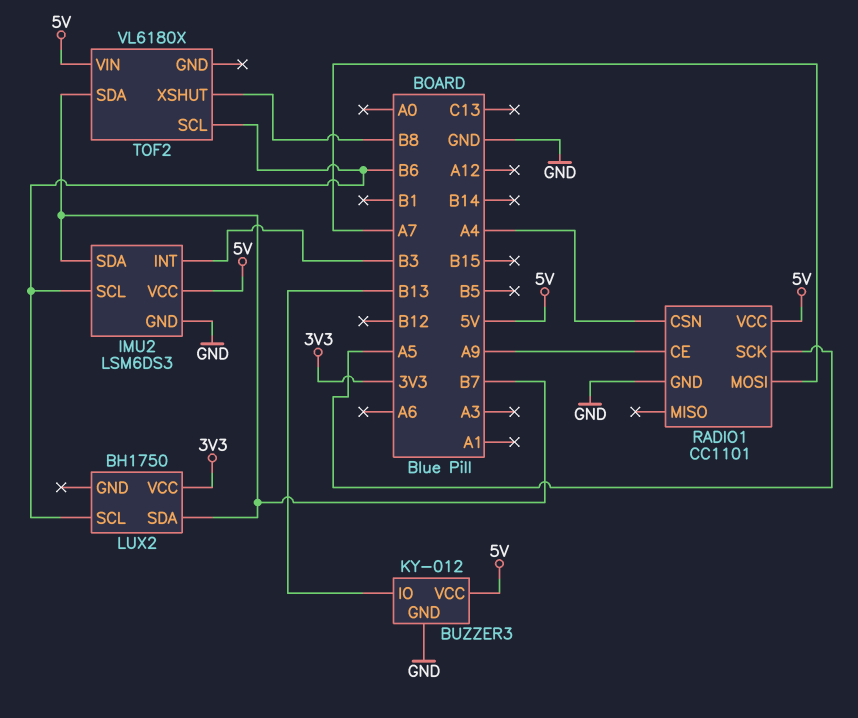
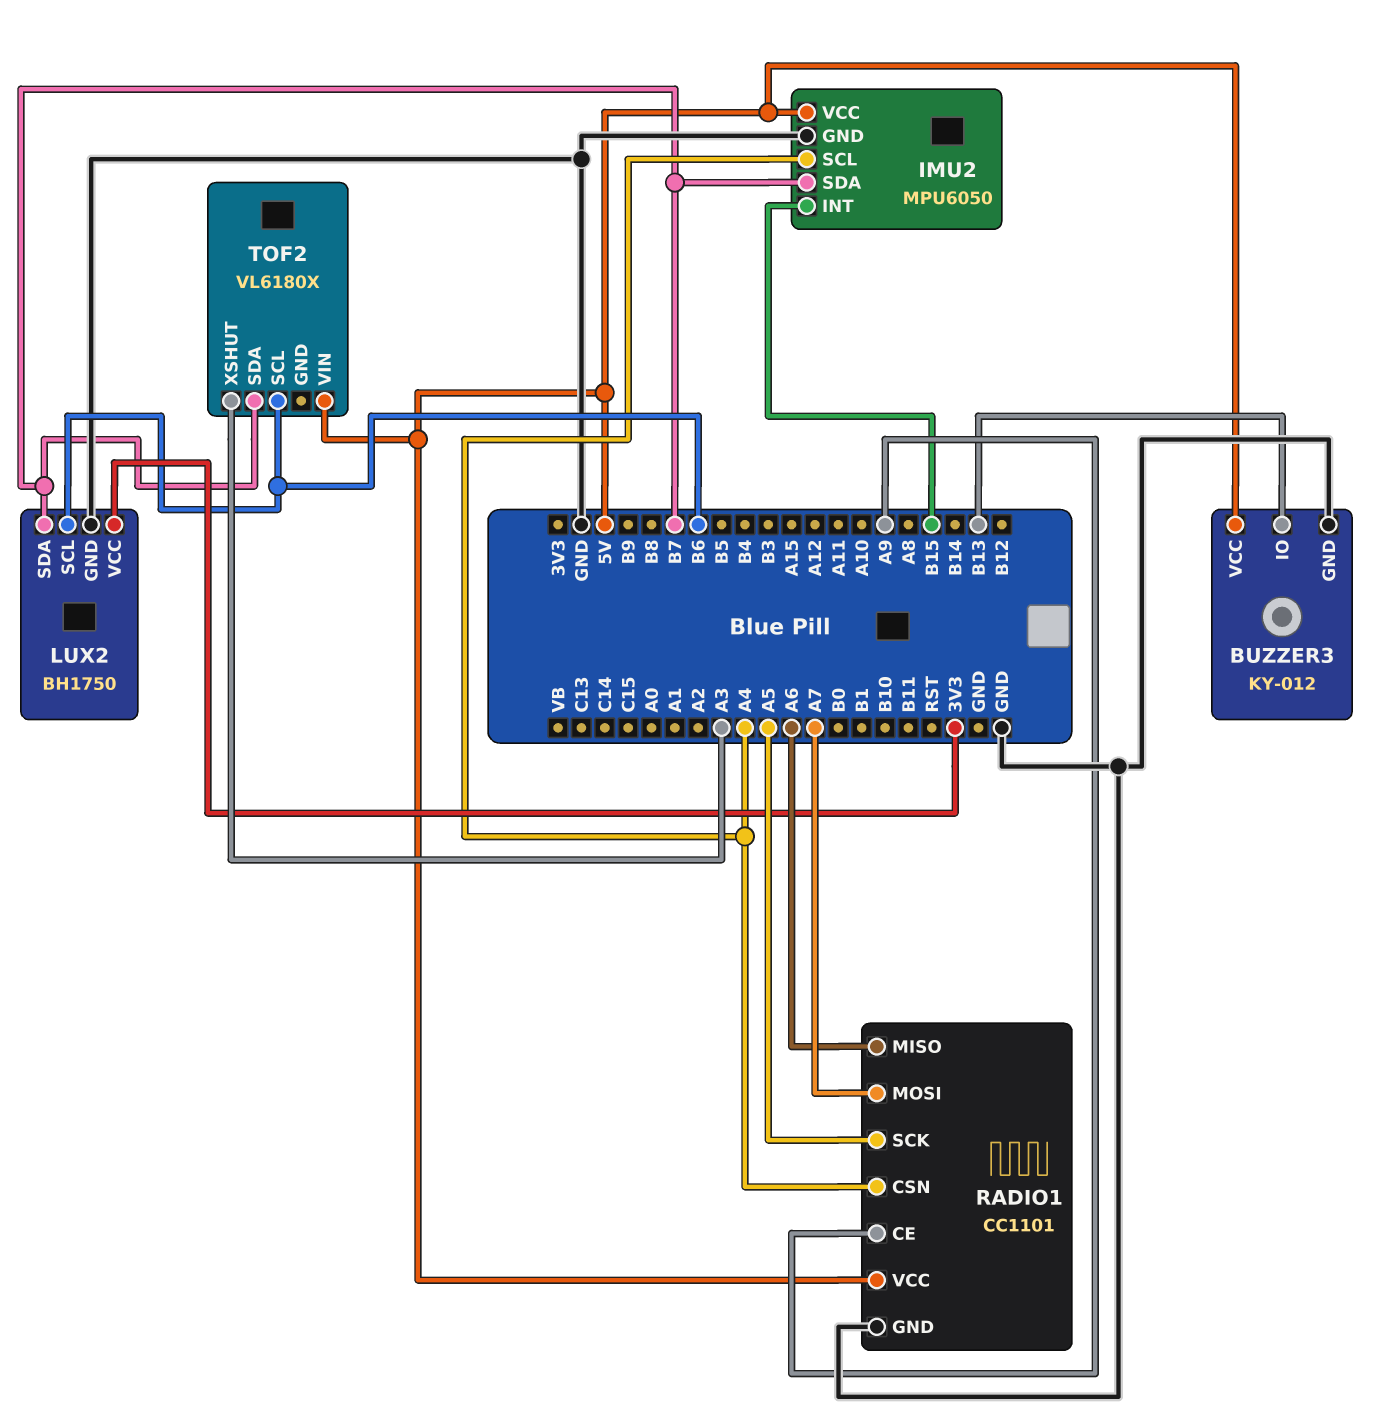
IMU2: LSM6DS3 -> MPU6050
IMU2 pin INT: B3 -> B15
IMU2 pin SCL: B6 -> A4
LUX2 pin GND: none -> GND
RADIO1 pin MISO: none -> A6
TOF2 pin XSHUT: B8 -> A3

◆ WHAT THE TASK REQUIRES
Keep only the lines from the one containing "IMU2 pin SCL: B6 -> A4" to the end of the entries, and repeat them exactly.

◆ ANSWER TO THIS TASK
IMU2 pin SCL: B6 -> A4
LUX2 pin GND: none -> GND
RADIO1 pin MISO: none -> A6
TOF2 pin XSHUT: B8 -> A3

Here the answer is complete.